[WHAT THIS TASK INVOLVES]: Every entry is to be copied exactly as written, and the pictures are to be skipped.

*** MATERIAL PROVIDED ***

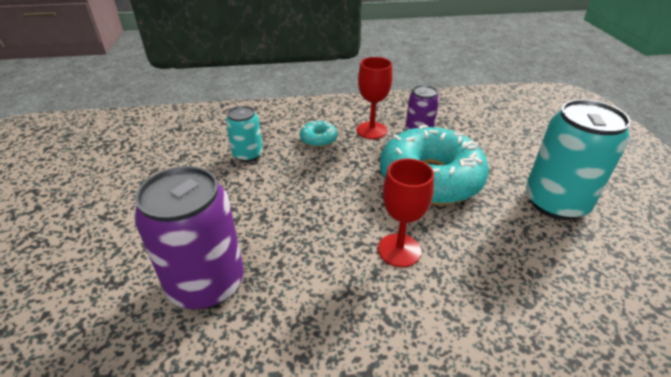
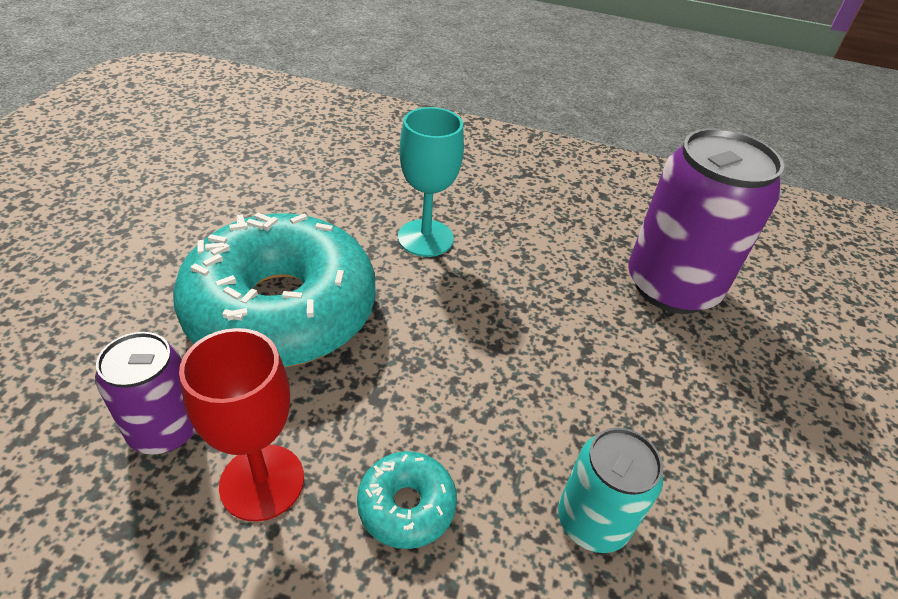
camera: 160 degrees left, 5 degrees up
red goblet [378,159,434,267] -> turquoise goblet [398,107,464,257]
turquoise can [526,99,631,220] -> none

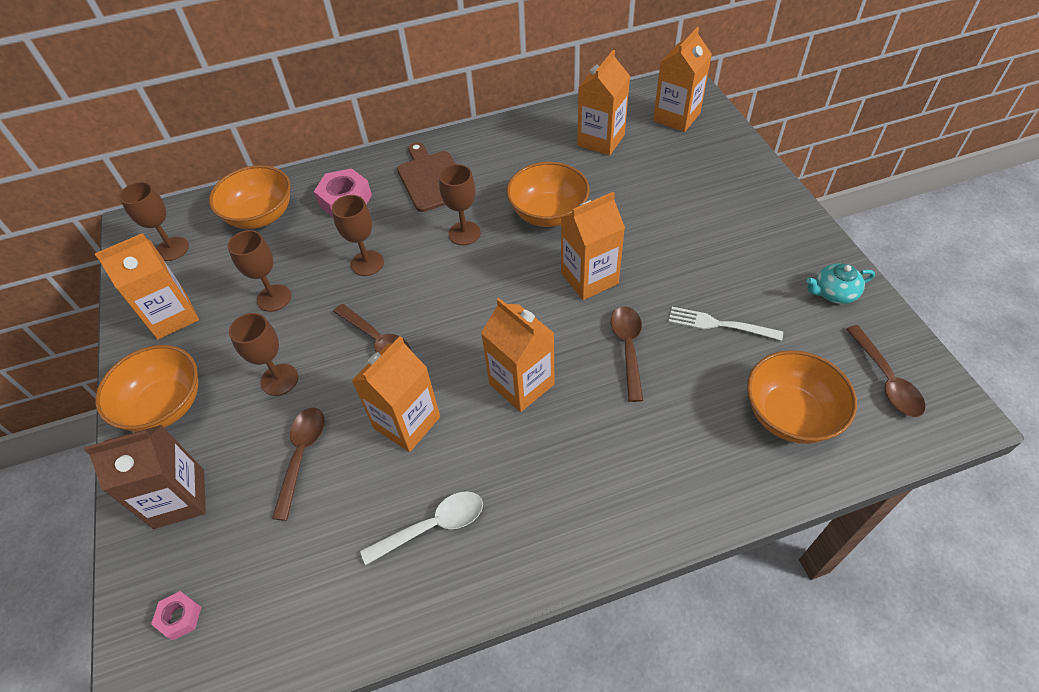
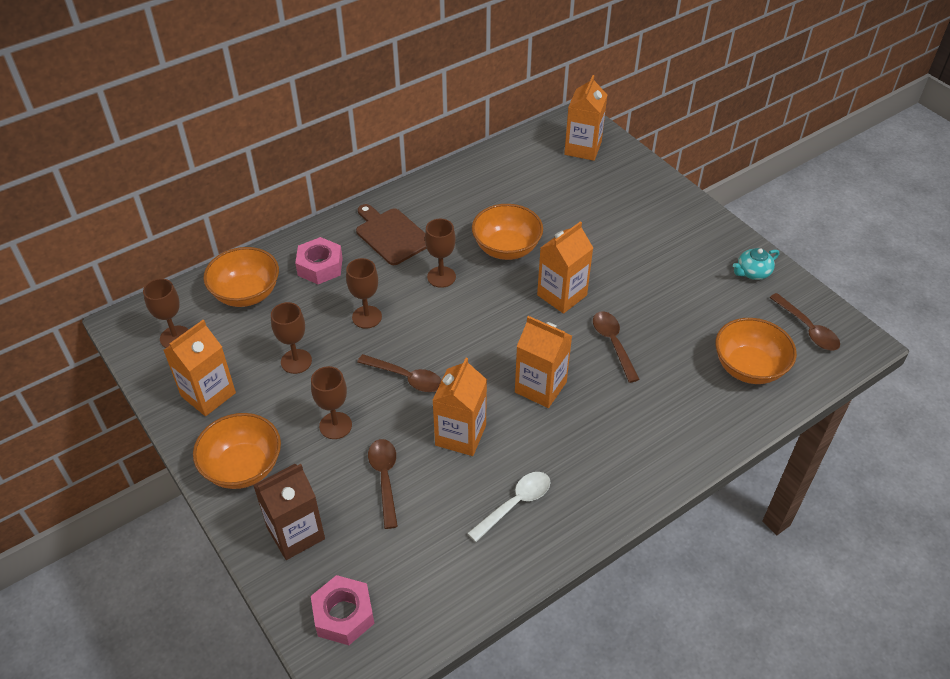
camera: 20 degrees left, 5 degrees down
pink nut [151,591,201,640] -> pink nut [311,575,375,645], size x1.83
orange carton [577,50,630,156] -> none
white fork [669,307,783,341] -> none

*** End of MATERIAL PROVIDED ***

[FINISHED EXERCISE]:
camera: 160 degrees left, 5 degrees up
red goblet [378,159,434,267] -> turquoise goblet [398,107,464,257]
turquoise can [526,99,631,220] -> none

camera: 20 degrees left, 5 degrees down
pink nut [151,591,201,640] -> pink nut [311,575,375,645], size x1.83
orange carton [577,50,630,156] -> none
white fork [669,307,783,341] -> none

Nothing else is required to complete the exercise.